Record set:
[Start of Attachment]

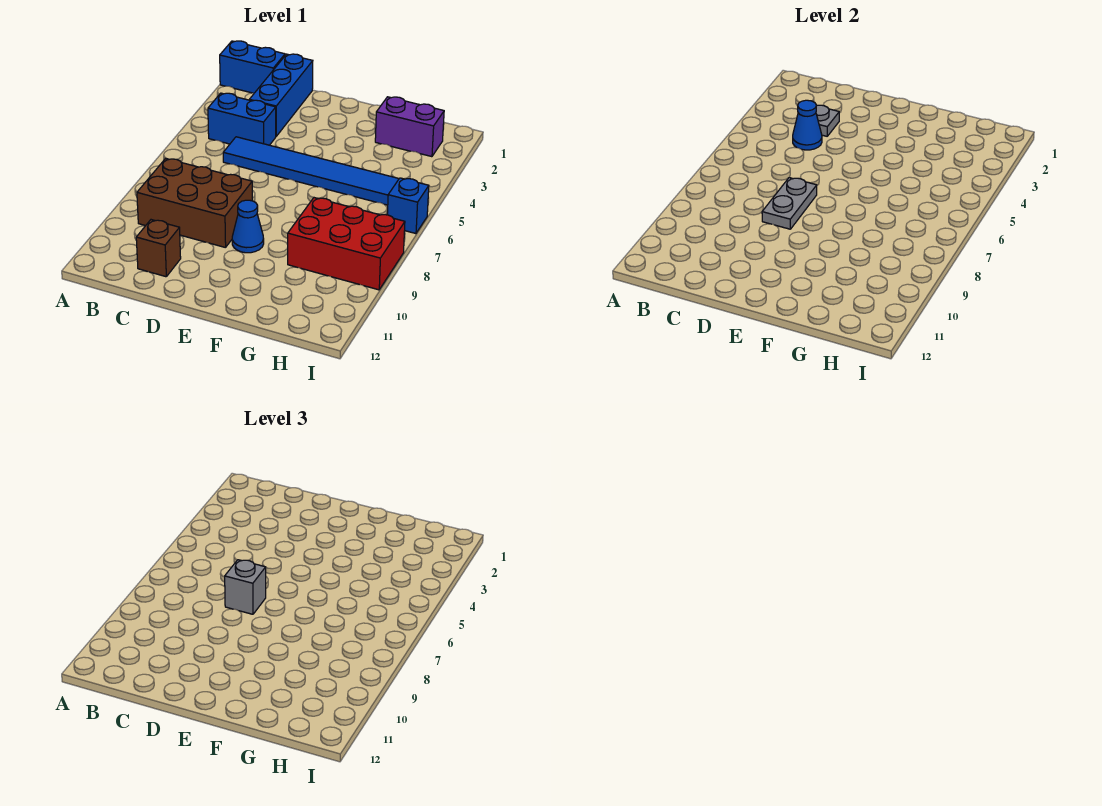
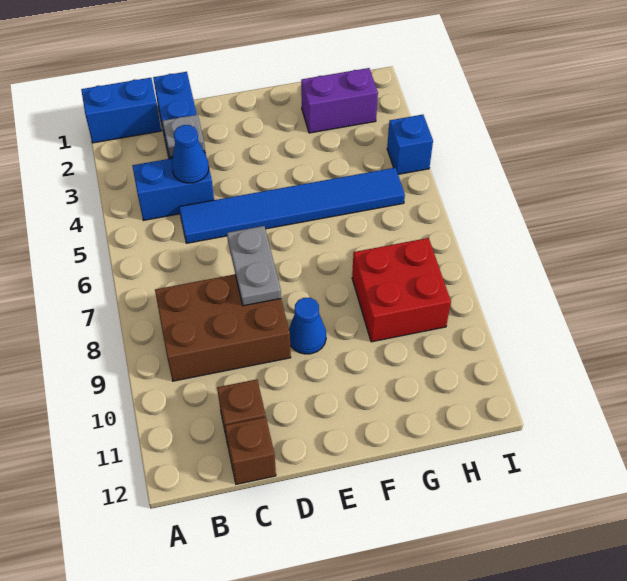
none -> brown brick C12 level 1
grey brick D7 level 3 -> none
red brick G8:I9 level 1 -> red brick G8:H9 level 1
blue brick I6 level 1 -> blue brick I4 level 1

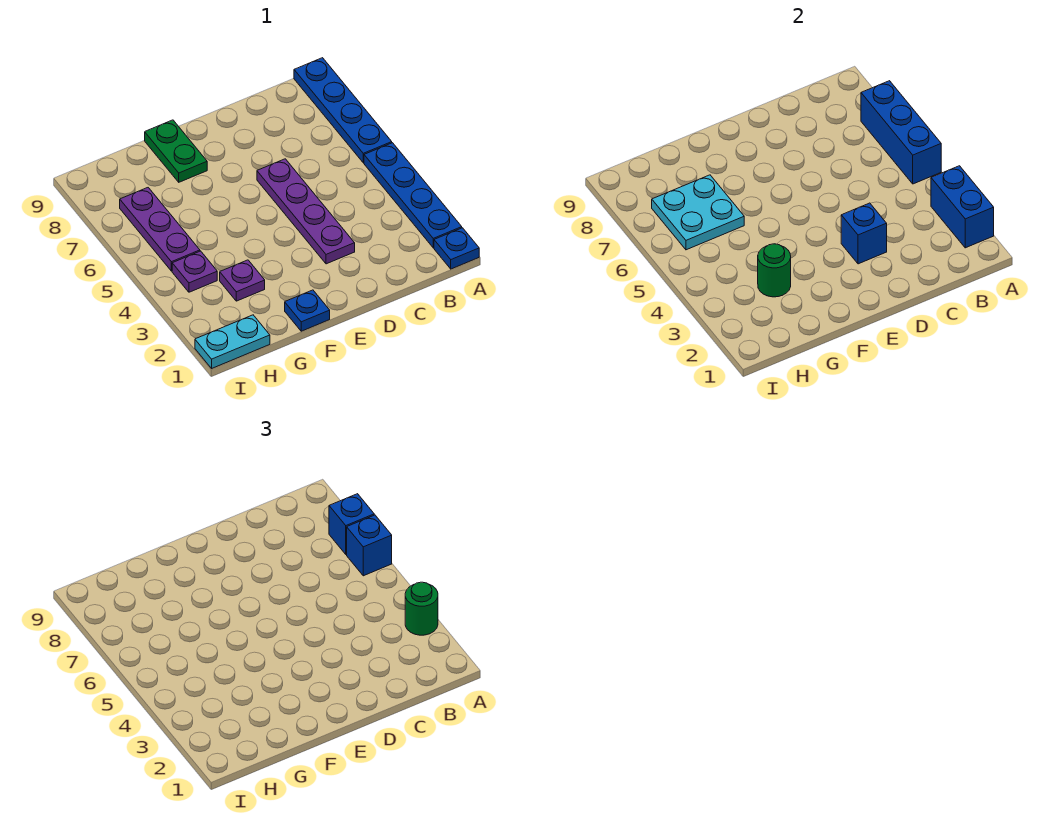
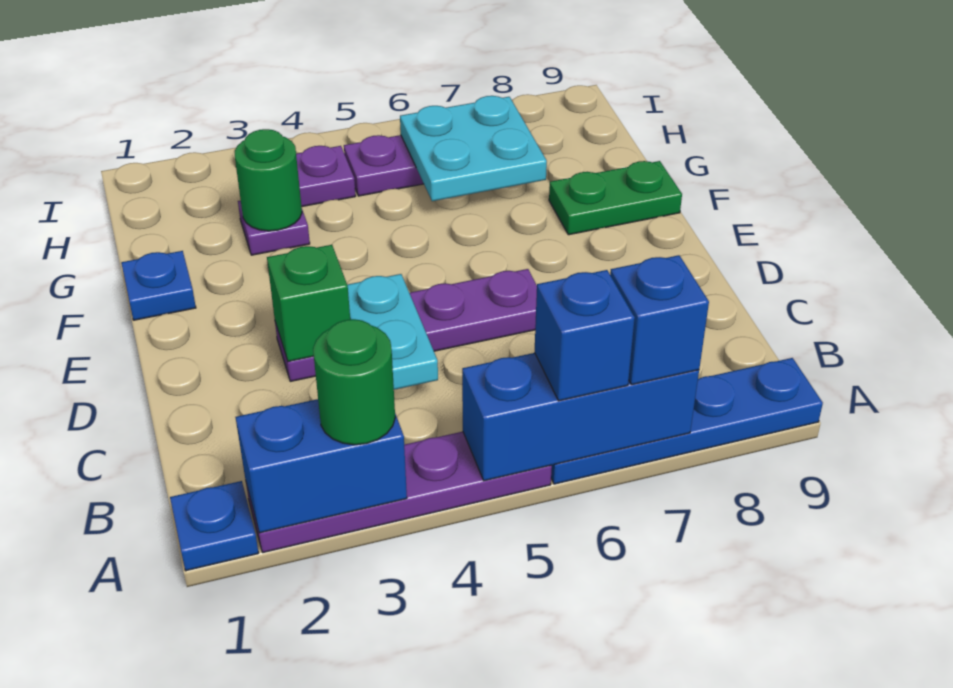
blue plate A2:A5 level 1 -> purple plate A2:A5 level 1
blue brick D3 level 2 -> green brick D3 level 2
cyan plate H1:I1 level 1 -> cyan plate C4:D4 level 2

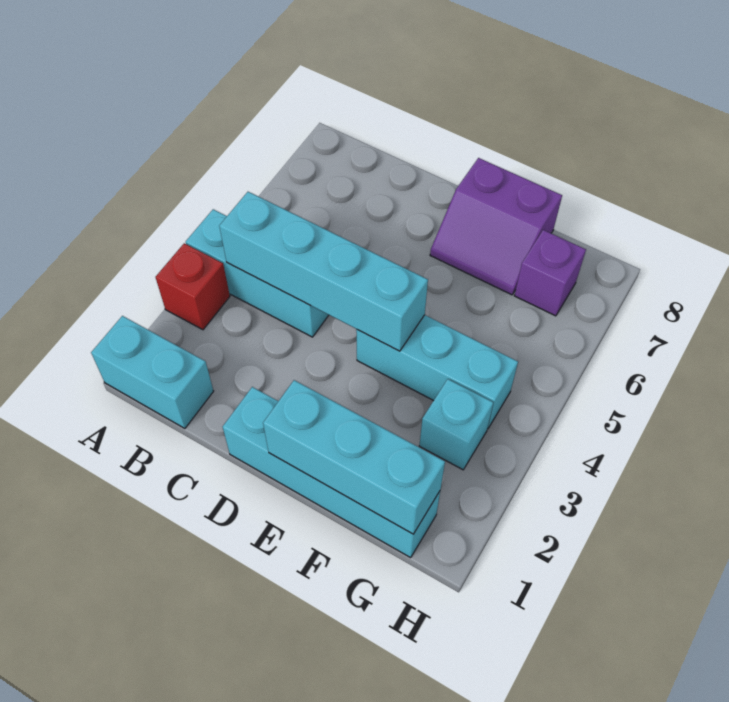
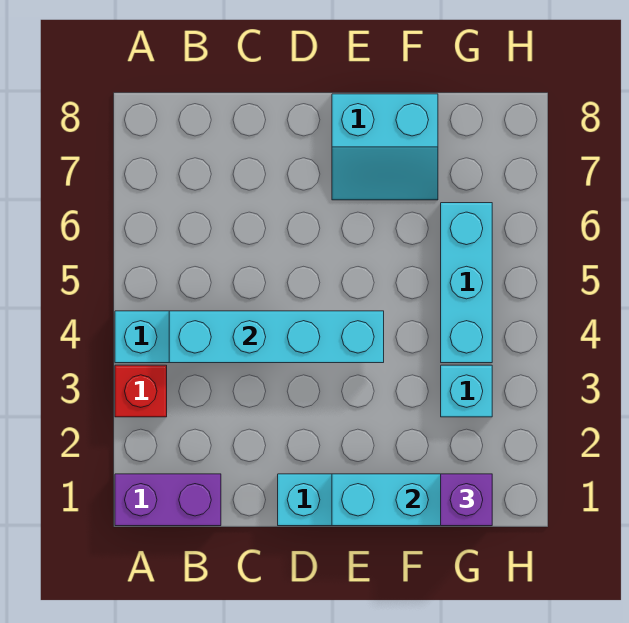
cyan brick A1:B1 level 1 -> purple brick A1:B1 level 1
cyan brick E4:G4 level 1 -> cyan brick G4:G6 level 1
purple slope E7:F8 level 1 top 8 -> cyan slope E7:F8 level 1 top 8
purple brick G7 level 1 -> purple brick G1 level 3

[End of Attachment]

Exercise prompt:
From the records above, give again only the part that opens with the line containing "blue brick I6" and closes with the line containing "purple slope E7:F8". Keep both ends but drop the pictures.

Solved exercise:
blue brick I6 level 1 -> blue brick I4 level 1

blue plate A2:A5 level 1 -> purple plate A2:A5 level 1
blue brick D3 level 2 -> green brick D3 level 2
cyan plate H1:I1 level 1 -> cyan plate C4:D4 level 2

cyan brick A1:B1 level 1 -> purple brick A1:B1 level 1
cyan brick E4:G4 level 1 -> cyan brick G4:G6 level 1
purple slope E7:F8 level 1 top 8 -> cyan slope E7:F8 level 1 top 8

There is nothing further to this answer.